THE PROBLEM: A word-for-word copy of the records below is required.
□ □ □ □
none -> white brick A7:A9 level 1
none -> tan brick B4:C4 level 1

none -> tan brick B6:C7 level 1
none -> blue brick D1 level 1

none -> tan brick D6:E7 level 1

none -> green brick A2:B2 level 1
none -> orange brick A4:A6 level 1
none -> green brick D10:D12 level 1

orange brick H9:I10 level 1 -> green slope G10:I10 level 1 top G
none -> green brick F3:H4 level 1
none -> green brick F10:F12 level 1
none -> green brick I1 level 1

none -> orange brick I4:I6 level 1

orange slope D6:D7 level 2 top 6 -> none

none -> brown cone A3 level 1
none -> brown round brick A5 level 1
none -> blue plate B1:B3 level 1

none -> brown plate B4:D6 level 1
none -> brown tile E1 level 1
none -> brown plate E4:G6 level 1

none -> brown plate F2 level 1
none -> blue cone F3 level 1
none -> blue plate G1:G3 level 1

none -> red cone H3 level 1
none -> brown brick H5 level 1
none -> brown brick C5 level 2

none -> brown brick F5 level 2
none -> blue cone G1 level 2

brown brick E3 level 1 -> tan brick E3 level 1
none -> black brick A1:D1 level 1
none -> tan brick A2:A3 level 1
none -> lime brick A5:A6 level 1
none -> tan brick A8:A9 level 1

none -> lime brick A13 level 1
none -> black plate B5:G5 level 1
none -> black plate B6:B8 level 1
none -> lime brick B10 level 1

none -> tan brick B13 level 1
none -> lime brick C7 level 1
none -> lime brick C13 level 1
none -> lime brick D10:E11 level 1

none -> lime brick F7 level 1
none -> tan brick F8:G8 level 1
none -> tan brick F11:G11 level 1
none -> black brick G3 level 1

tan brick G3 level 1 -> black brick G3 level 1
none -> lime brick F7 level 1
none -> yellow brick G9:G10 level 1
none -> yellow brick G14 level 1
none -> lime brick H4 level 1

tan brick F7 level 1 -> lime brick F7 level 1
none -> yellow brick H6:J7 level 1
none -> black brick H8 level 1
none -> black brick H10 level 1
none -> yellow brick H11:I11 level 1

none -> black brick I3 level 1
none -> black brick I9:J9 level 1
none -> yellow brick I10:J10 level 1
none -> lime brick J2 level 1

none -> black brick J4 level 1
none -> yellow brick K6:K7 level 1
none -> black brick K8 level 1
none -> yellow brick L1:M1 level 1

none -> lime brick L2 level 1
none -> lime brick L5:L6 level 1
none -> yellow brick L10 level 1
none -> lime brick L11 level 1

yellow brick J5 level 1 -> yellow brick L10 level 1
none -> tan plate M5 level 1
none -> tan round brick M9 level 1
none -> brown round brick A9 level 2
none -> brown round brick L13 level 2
□ □ □ □
TASK RESPONSE:
none -> white brick A7:A9 level 1
none -> tan brick B4:C4 level 1

none -> tan brick B6:C7 level 1
none -> blue brick D1 level 1

none -> tan brick D6:E7 level 1

none -> green brick A2:B2 level 1
none -> orange brick A4:A6 level 1
none -> green brick D10:D12 level 1

orange brick H9:I10 level 1 -> green slope G10:I10 level 1 top G
none -> green brick F3:H4 level 1
none -> green brick F10:F12 level 1
none -> green brick I1 level 1

none -> orange brick I4:I6 level 1

orange slope D6:D7 level 2 top 6 -> none

none -> brown cone A3 level 1
none -> brown round brick A5 level 1
none -> blue plate B1:B3 level 1

none -> brown plate B4:D6 level 1
none -> brown tile E1 level 1
none -> brown plate E4:G6 level 1

none -> brown plate F2 level 1
none -> blue cone F3 level 1
none -> blue plate G1:G3 level 1

none -> red cone H3 level 1
none -> brown brick H5 level 1
none -> brown brick C5 level 2

none -> brown brick F5 level 2
none -> blue cone G1 level 2

brown brick E3 level 1 -> tan brick E3 level 1
none -> black brick A1:D1 level 1
none -> tan brick A2:A3 level 1
none -> lime brick A5:A6 level 1
none -> tan brick A8:A9 level 1

none -> lime brick A13 level 1
none -> black plate B5:G5 level 1
none -> black plate B6:B8 level 1
none -> lime brick B10 level 1

none -> tan brick B13 level 1
none -> lime brick C7 level 1
none -> lime brick C13 level 1
none -> lime brick D10:E11 level 1

none -> lime brick F7 level 1
none -> tan brick F8:G8 level 1
none -> tan brick F11:G11 level 1
none -> black brick G3 level 1

tan brick G3 level 1 -> black brick G3 level 1
none -> lime brick F7 level 1
none -> yellow brick G9:G10 level 1
none -> yellow brick G14 level 1
none -> lime brick H4 level 1

tan brick F7 level 1 -> lime brick F7 level 1
none -> yellow brick H6:J7 level 1
none -> black brick H8 level 1
none -> black brick H10 level 1
none -> yellow brick H11:I11 level 1

none -> black brick I3 level 1
none -> black brick I9:J9 level 1
none -> yellow brick I10:J10 level 1
none -> lime brick J2 level 1

none -> black brick J4 level 1
none -> yellow brick K6:K7 level 1
none -> black brick K8 level 1
none -> yellow brick L1:M1 level 1

none -> lime brick L2 level 1
none -> lime brick L5:L6 level 1
none -> yellow brick L10 level 1
none -> lime brick L11 level 1

yellow brick J5 level 1 -> yellow brick L10 level 1
none -> tan plate M5 level 1
none -> tan round brick M9 level 1
none -> brown round brick A9 level 2
none -> brown round brick L13 level 2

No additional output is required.